- Exercise brief -
Nothing but a verbatim copy of the data, minus the images, should be returned.

- Recorded data -
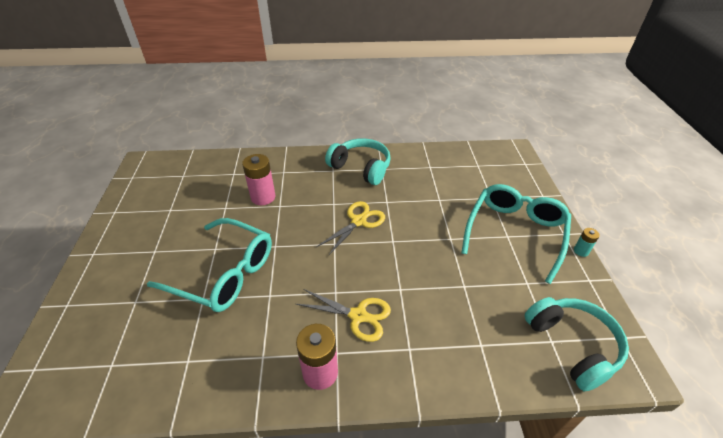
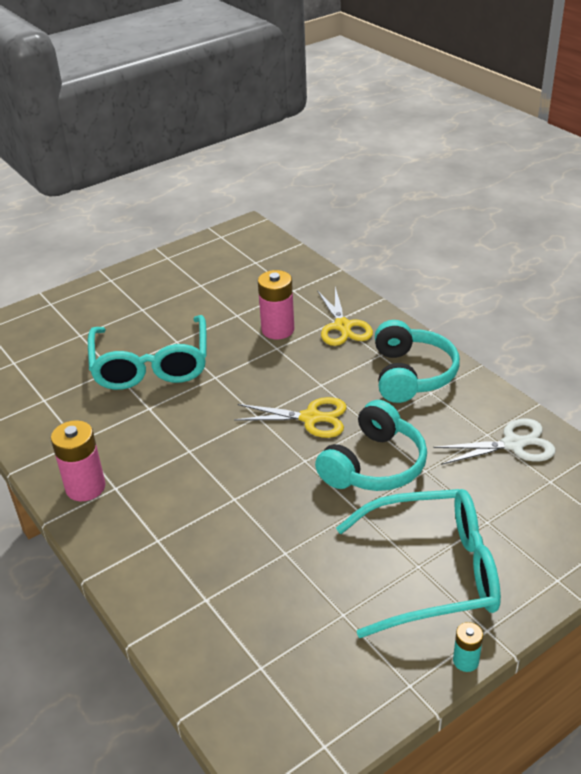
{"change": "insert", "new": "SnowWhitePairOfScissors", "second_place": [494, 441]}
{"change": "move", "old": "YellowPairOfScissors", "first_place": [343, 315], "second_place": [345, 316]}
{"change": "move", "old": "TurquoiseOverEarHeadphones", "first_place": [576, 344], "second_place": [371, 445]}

- Result below -
{"change": "insert", "new": "SnowWhitePairOfScissors", "second_place": [494, 441]}
{"change": "move", "old": "YellowPairOfScissors", "first_place": [343, 315], "second_place": [345, 316]}
{"change": "move", "old": "TurquoiseOverEarHeadphones", "first_place": [576, 344], "second_place": [371, 445]}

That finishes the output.